Edit tracking data:
────

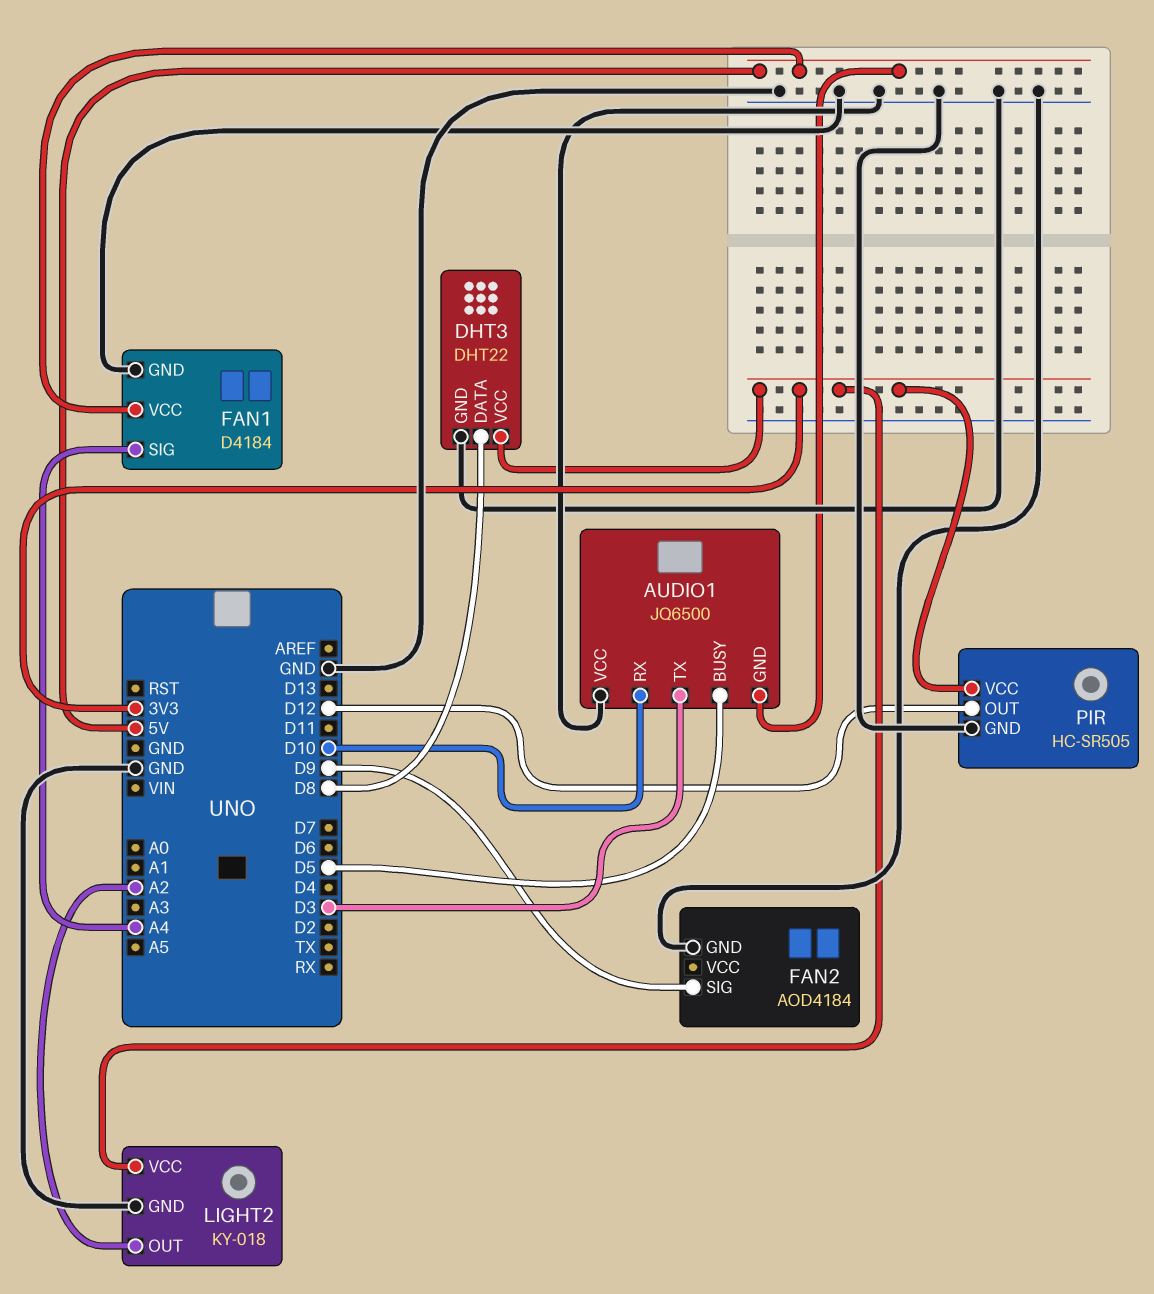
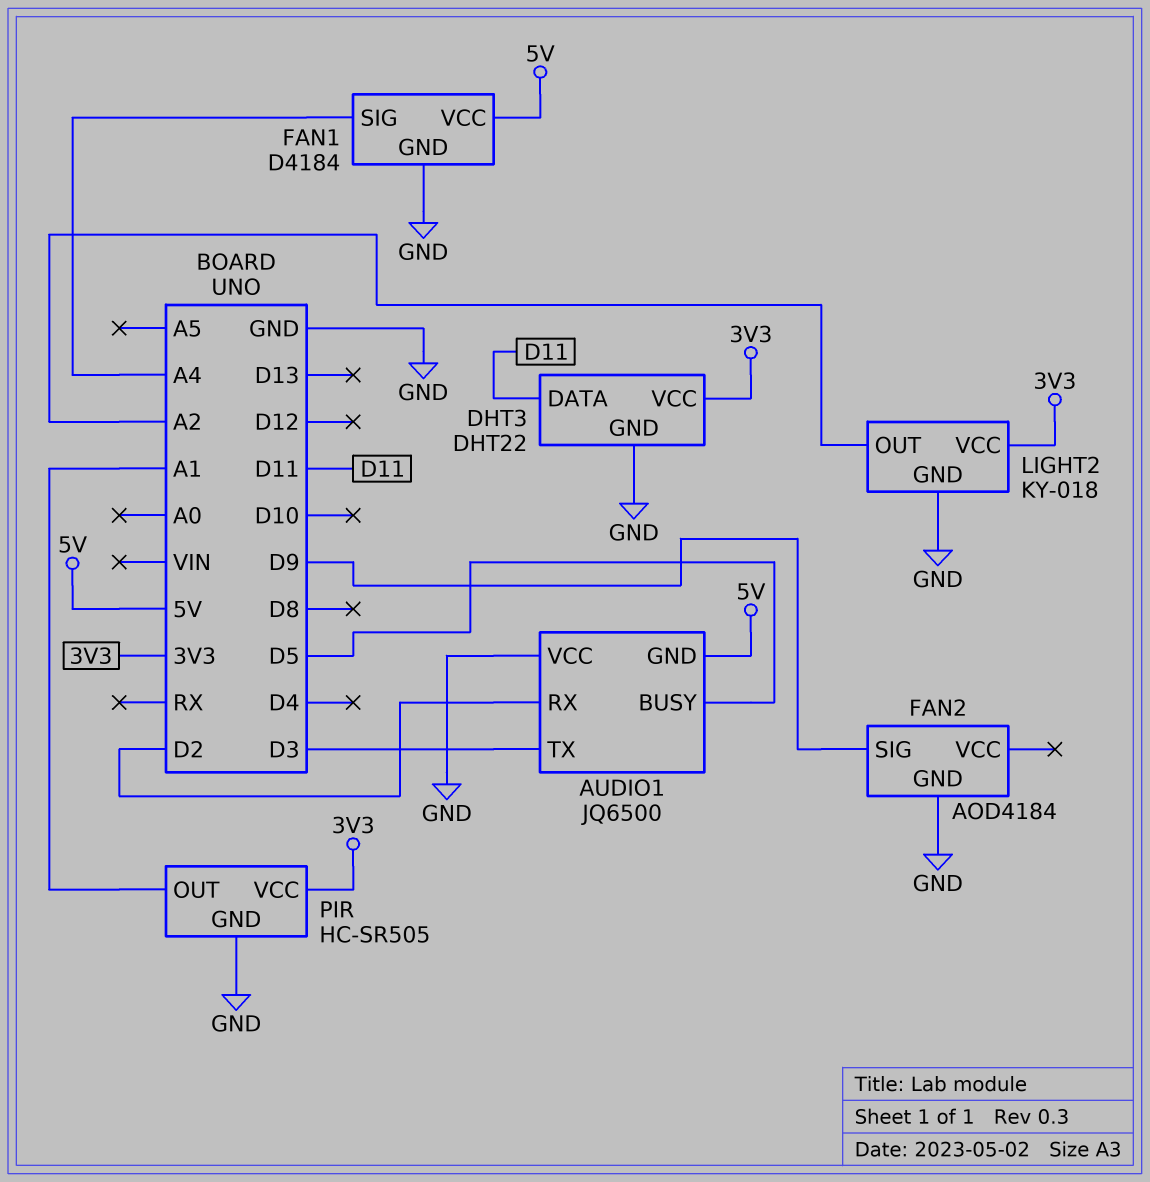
AUDIO1 pin RX: D10 -> D2
DHT3 pin DATA: D8 -> D11
PIR pin OUT: D12 -> A1

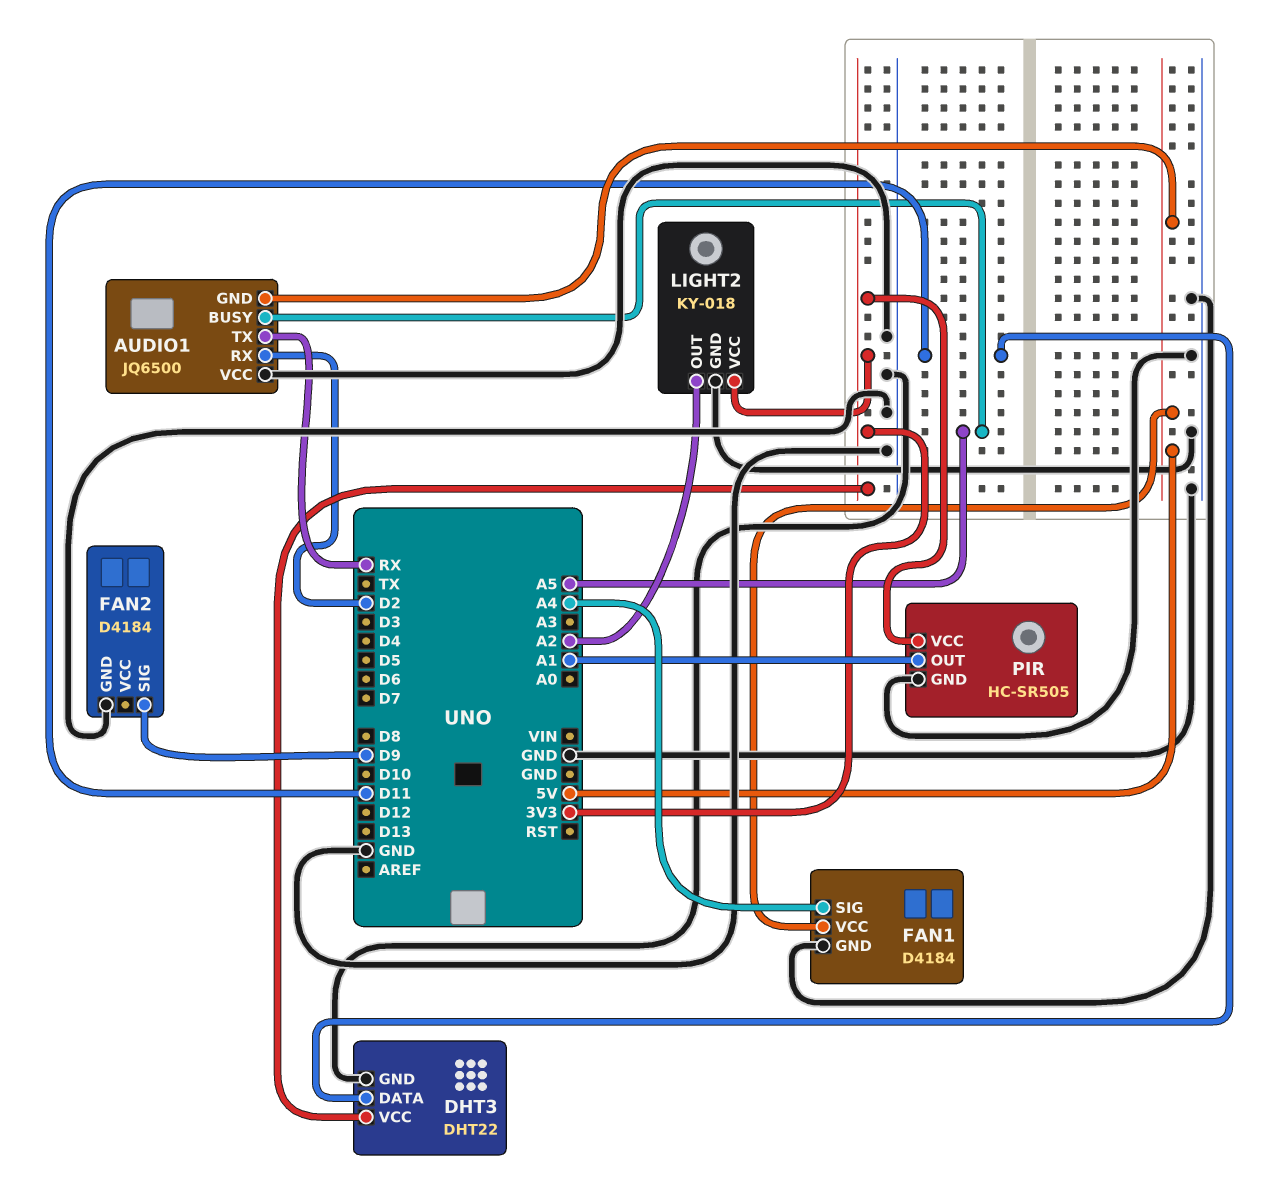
AUDIO1 pin BUSY: D5 -> A5
AUDIO1 pin TX: D3 -> RX
FAN2: AOD4184 -> D4184

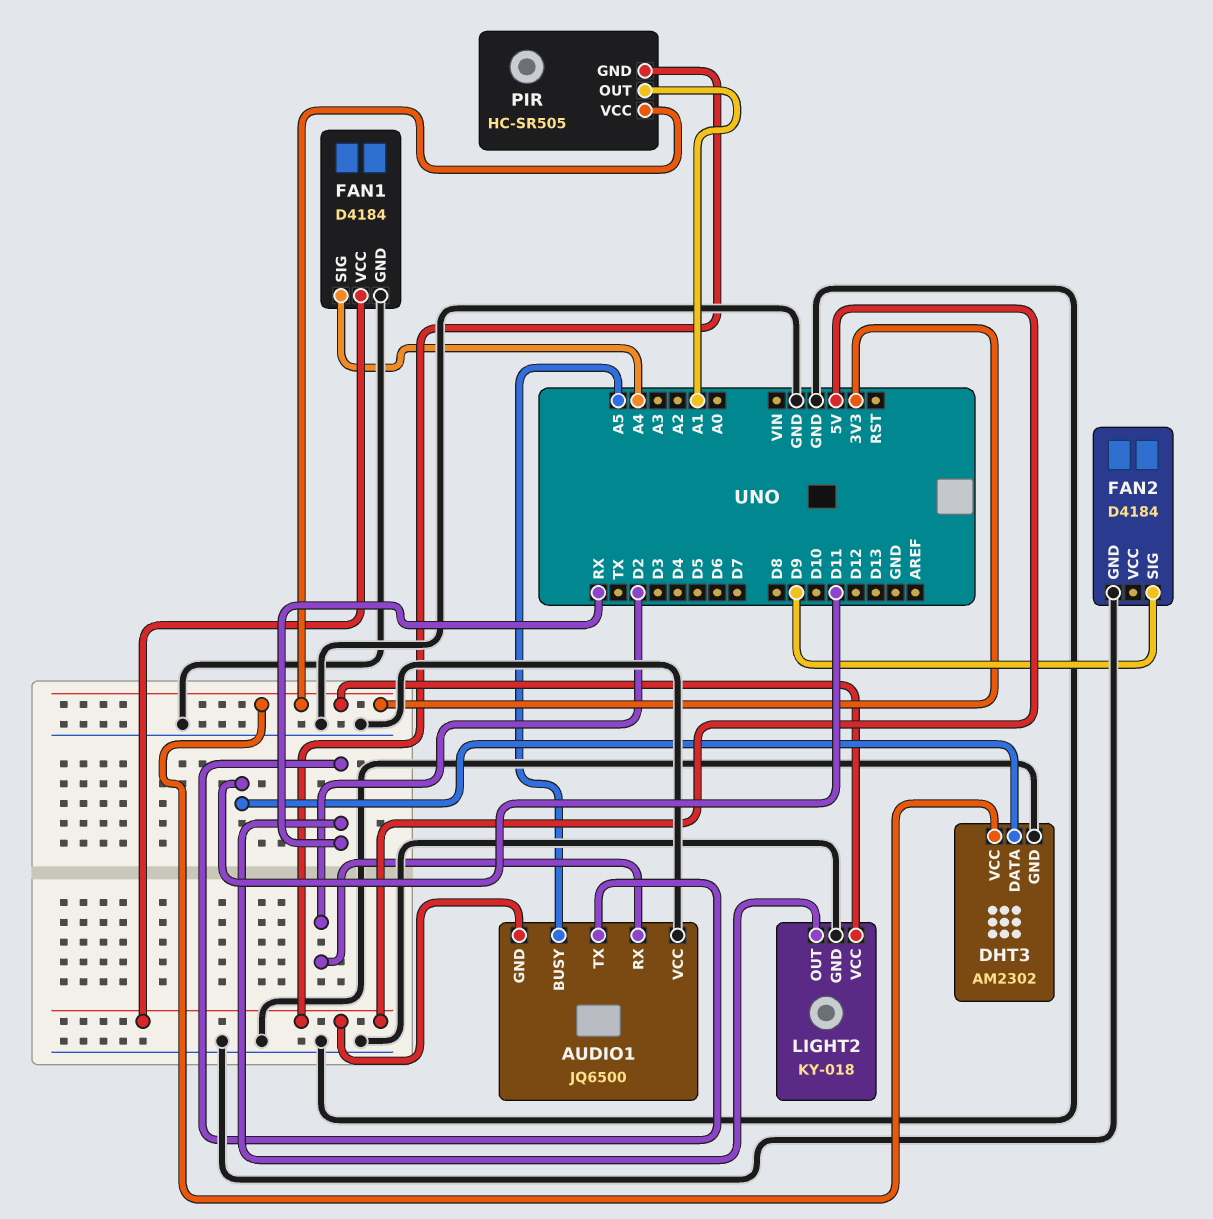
DHT3: DHT22 -> AM2302
LIGHT2 pin OUT: A2 -> RX
PIR pin GND: GND -> 5V

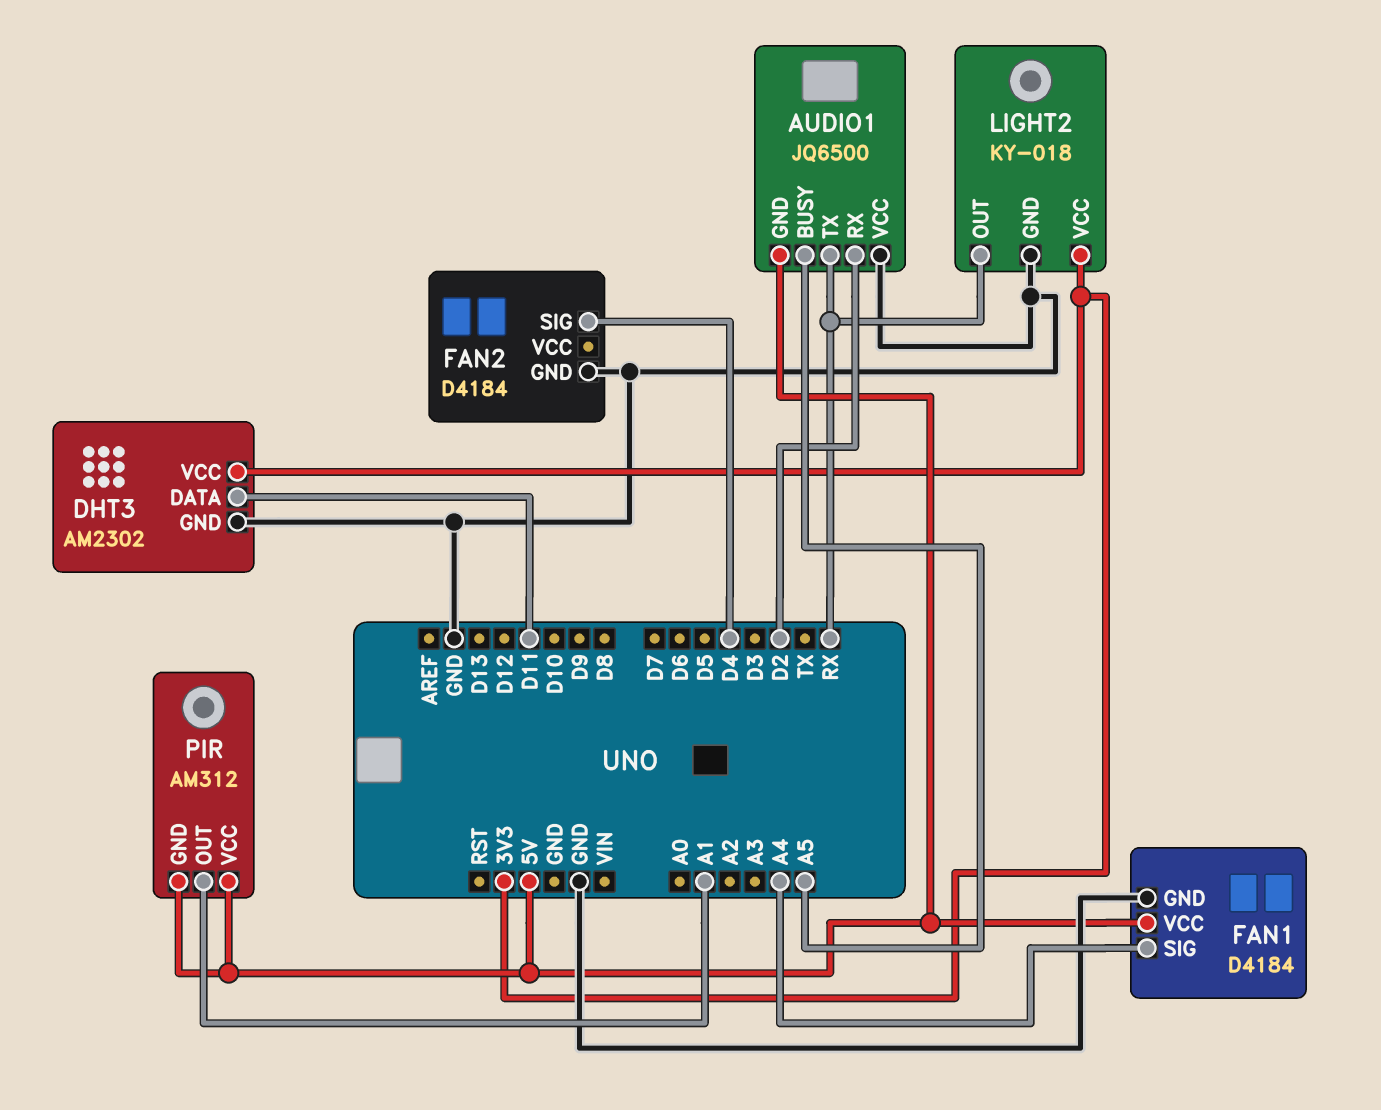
FAN2 pin SIG: D9 -> D4
PIR: HC-SR505 -> AM312
PIR pin VCC: 3V3 -> 5V

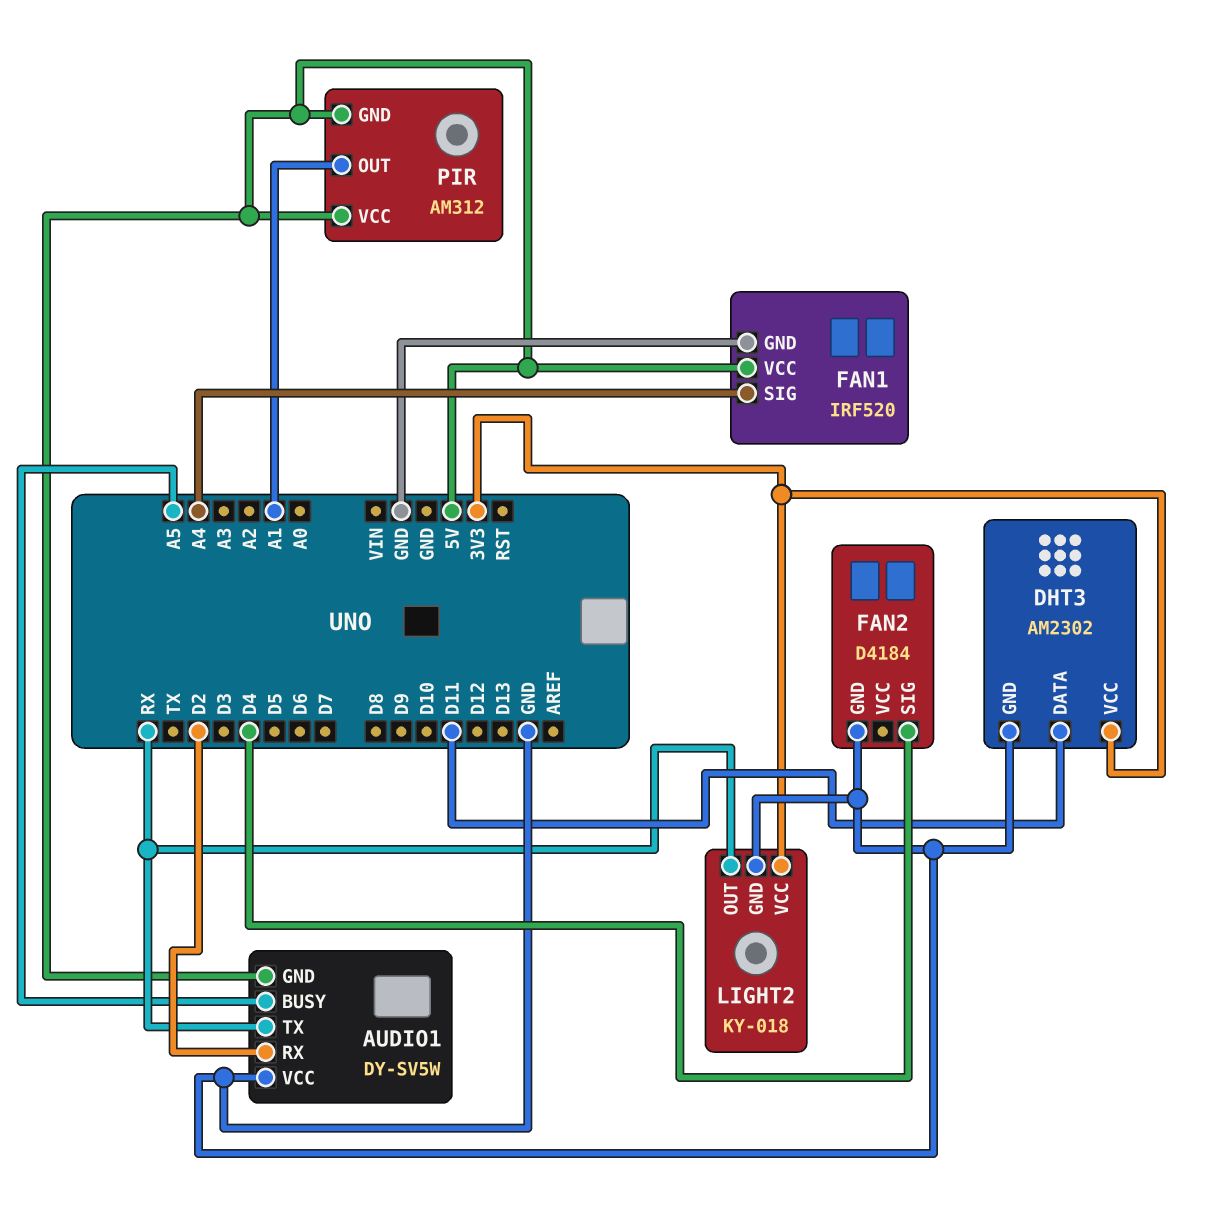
AUDIO1: JQ6500 -> DY-SV5W
FAN1: D4184 -> IRF520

────

WORK INSTRUCTION. Print out the entries above word for word from the first line to the line containing "PIR pin VCC: 3V3 -> 5V", both included, omitting the pictures.

TASK SOLUTION.
AUDIO1 pin RX: D10 -> D2
DHT3 pin DATA: D8 -> D11
PIR pin OUT: D12 -> A1

AUDIO1 pin BUSY: D5 -> A5
AUDIO1 pin TX: D3 -> RX
FAN2: AOD4184 -> D4184

DHT3: DHT22 -> AM2302
LIGHT2 pin OUT: A2 -> RX
PIR pin GND: GND -> 5V

FAN2 pin SIG: D9 -> D4
PIR: HC-SR505 -> AM312
PIR pin VCC: 3V3 -> 5V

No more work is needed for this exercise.